-------- Records for the task

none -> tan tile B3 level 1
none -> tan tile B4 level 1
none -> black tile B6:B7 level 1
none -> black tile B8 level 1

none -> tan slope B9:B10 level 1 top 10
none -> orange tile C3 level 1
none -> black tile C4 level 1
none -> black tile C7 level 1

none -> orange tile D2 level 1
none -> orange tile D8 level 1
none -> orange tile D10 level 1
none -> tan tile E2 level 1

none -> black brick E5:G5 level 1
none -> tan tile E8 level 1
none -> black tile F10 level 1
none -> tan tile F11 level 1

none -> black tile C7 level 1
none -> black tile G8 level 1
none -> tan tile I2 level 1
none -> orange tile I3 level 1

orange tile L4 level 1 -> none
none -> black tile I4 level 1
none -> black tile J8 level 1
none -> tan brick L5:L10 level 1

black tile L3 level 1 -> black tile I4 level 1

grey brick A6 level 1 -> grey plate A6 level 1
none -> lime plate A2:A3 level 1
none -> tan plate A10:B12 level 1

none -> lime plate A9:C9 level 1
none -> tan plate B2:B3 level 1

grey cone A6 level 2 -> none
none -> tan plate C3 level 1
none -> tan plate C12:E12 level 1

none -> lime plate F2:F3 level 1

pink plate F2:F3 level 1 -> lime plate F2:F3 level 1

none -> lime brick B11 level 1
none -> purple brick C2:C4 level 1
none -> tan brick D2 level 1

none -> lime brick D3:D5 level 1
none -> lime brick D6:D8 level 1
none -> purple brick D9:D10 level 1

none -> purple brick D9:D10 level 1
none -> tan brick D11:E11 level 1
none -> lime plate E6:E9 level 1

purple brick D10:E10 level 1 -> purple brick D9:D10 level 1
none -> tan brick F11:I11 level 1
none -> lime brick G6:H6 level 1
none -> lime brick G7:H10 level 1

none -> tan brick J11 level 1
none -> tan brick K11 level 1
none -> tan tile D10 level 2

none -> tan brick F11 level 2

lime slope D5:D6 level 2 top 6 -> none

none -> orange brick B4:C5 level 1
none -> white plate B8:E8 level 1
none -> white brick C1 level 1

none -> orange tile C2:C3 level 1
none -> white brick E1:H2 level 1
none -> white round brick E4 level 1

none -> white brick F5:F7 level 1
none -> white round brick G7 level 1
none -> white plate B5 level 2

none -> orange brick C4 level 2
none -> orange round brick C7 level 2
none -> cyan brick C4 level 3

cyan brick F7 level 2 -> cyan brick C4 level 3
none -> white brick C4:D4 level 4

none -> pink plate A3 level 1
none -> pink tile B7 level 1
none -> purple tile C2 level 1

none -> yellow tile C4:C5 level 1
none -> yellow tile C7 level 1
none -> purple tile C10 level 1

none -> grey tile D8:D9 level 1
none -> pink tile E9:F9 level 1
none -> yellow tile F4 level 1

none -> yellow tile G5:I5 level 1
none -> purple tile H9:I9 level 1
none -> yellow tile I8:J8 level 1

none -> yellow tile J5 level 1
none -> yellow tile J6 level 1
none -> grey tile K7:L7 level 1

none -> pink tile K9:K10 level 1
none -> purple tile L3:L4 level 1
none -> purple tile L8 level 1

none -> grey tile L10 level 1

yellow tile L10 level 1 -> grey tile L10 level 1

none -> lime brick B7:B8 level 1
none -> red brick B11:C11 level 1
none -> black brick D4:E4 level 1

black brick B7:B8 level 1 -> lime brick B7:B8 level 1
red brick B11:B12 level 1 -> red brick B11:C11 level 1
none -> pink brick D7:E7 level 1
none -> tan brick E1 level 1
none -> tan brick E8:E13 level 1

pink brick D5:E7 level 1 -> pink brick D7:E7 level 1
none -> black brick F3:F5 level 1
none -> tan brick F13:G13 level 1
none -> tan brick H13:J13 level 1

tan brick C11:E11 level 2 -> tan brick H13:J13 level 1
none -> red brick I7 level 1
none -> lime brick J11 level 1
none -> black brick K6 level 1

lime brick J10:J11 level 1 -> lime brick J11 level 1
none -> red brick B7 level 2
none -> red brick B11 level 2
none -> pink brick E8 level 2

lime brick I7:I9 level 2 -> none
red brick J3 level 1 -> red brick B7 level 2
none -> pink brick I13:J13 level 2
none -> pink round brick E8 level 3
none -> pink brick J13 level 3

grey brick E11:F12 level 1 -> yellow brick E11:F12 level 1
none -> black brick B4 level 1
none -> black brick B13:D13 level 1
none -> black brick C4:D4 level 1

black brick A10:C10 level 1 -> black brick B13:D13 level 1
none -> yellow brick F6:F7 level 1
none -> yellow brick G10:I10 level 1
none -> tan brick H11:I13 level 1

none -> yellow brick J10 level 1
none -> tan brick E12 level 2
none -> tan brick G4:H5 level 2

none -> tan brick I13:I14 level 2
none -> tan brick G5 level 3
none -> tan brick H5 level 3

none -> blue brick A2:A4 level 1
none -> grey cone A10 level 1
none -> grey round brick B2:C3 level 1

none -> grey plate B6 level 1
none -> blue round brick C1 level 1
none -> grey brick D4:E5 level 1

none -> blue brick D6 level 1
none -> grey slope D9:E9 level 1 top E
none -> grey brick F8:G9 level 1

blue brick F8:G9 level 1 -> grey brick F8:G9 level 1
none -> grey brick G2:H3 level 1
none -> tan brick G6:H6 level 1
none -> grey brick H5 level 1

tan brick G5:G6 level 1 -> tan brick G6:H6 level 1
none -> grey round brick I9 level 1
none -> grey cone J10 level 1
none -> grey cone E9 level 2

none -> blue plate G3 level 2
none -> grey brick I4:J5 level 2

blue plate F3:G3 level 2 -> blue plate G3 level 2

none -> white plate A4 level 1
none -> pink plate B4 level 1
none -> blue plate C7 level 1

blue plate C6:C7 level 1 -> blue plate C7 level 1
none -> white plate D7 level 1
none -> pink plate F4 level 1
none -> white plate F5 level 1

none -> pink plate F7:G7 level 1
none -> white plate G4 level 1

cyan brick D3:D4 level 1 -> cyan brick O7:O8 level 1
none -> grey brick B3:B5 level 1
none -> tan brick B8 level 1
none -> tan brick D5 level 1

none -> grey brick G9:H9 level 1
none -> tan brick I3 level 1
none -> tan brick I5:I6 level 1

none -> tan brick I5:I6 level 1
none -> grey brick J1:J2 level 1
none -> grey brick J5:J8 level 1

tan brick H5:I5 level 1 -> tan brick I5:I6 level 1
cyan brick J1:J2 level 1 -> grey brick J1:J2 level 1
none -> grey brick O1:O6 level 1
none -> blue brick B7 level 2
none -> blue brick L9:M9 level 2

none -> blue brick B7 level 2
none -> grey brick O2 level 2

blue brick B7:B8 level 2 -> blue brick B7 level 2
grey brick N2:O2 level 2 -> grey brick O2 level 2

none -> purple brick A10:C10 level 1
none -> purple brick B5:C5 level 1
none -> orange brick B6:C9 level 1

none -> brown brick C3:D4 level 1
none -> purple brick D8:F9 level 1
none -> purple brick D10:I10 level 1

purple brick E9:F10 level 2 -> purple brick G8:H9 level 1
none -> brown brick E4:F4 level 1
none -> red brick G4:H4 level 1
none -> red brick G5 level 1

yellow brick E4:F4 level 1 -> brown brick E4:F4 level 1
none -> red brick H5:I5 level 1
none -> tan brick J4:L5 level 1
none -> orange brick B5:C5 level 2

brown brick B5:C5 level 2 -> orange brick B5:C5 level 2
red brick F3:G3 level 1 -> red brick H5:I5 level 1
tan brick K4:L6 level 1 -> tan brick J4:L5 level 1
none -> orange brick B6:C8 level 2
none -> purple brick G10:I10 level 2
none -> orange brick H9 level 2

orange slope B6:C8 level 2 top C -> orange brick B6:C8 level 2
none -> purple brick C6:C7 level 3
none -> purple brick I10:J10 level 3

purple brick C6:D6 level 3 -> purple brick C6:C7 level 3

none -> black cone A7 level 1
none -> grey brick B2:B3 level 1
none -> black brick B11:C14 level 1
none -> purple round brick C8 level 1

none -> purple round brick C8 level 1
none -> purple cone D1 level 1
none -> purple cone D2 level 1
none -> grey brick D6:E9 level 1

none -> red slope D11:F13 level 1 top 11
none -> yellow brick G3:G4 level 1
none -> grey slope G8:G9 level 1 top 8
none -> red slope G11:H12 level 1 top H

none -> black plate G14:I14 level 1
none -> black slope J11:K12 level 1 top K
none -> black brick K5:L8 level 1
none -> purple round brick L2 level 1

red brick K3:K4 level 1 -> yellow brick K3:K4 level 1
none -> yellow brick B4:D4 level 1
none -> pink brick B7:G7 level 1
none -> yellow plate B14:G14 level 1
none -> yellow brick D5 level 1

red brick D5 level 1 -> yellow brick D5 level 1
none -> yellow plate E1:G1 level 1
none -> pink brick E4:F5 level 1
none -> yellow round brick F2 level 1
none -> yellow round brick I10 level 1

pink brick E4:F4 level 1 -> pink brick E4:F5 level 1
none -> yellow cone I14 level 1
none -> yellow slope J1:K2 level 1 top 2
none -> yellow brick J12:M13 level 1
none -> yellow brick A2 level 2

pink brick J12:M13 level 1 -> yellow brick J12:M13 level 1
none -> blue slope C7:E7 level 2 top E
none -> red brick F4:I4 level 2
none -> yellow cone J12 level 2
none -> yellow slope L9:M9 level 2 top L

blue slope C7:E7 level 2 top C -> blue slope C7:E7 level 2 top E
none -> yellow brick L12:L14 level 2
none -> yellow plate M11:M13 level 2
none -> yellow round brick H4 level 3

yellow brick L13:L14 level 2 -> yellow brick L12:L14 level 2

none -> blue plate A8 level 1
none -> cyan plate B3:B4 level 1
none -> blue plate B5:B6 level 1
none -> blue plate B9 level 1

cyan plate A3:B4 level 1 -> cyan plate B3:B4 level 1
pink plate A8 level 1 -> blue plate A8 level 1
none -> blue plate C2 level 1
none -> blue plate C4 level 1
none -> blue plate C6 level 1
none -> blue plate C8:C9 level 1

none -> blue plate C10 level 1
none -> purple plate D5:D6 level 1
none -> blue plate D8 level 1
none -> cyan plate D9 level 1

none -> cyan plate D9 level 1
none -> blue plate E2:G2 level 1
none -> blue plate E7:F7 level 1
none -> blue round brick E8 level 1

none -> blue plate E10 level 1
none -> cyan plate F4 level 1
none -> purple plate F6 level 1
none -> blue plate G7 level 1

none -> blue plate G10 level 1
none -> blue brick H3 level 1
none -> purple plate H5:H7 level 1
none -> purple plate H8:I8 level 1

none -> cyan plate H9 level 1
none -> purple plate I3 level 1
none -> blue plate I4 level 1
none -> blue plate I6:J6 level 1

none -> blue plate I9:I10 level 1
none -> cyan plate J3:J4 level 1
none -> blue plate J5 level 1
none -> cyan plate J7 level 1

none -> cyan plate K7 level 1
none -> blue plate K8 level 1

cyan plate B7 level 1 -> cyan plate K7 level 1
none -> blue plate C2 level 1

----------------

Work request: Show the lines from the data above that contain the string "brown".

Exercise response:
none -> brown brick C3:D4 level 1
none -> brown brick E4:F4 level 1
yellow brick E4:F4 level 1 -> brown brick E4:F4 level 1
brown brick B5:C5 level 2 -> orange brick B5:C5 level 2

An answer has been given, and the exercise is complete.